**RECORDS SUPPLIED**
◇ ◇ ◇ ◇ ◇ ◇ ◇

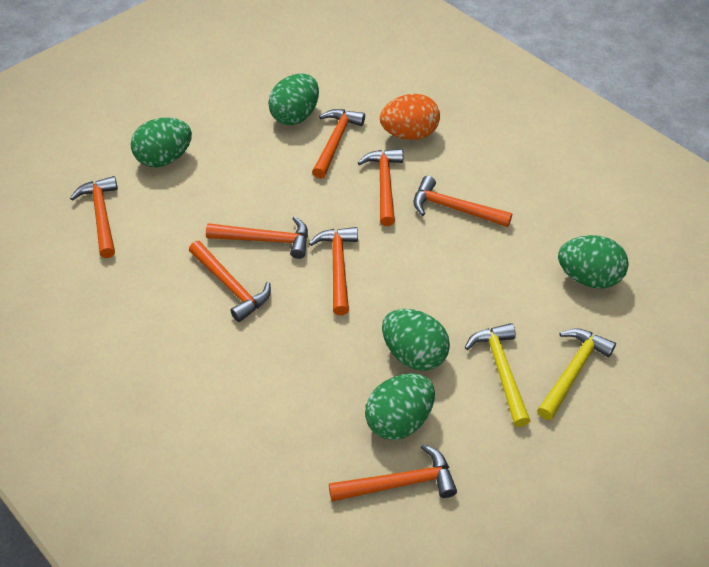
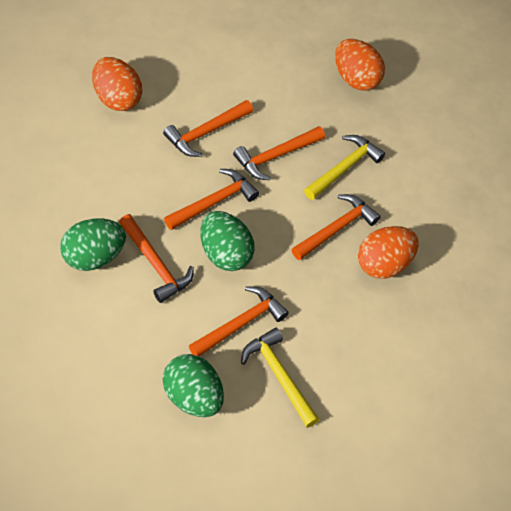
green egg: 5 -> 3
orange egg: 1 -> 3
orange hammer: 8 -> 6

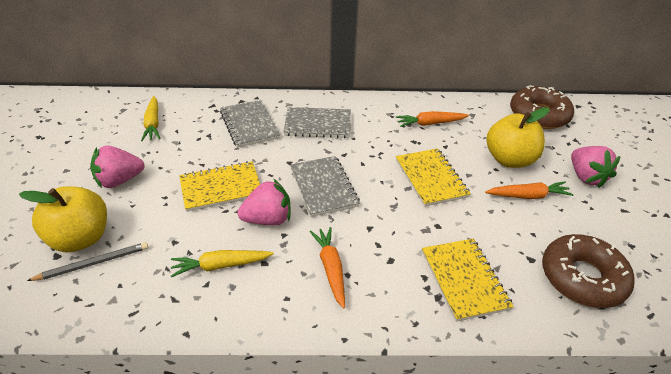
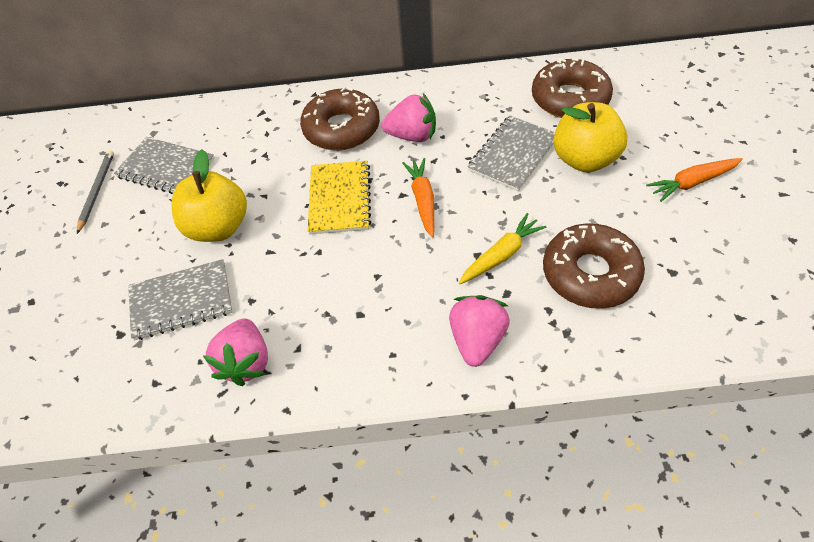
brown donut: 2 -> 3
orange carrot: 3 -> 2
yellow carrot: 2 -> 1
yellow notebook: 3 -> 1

◇ ◇ ◇ ◇ ◇ ◇ ◇

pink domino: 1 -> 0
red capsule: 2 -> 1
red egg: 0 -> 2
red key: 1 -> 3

◇ ◇ ◇ ◇ ◇ ◇ ◇

**EXERCISE DIRECTIONS**
In the listing above, find the line containing "pink domino: 1 -> 0" and the line containing "red key: 1 -> 3". Output them and every line between, exactly, and nothing else.

**SOLUTION TO THIS TASK**
pink domino: 1 -> 0
red capsule: 2 -> 1
red egg: 0 -> 2
red key: 1 -> 3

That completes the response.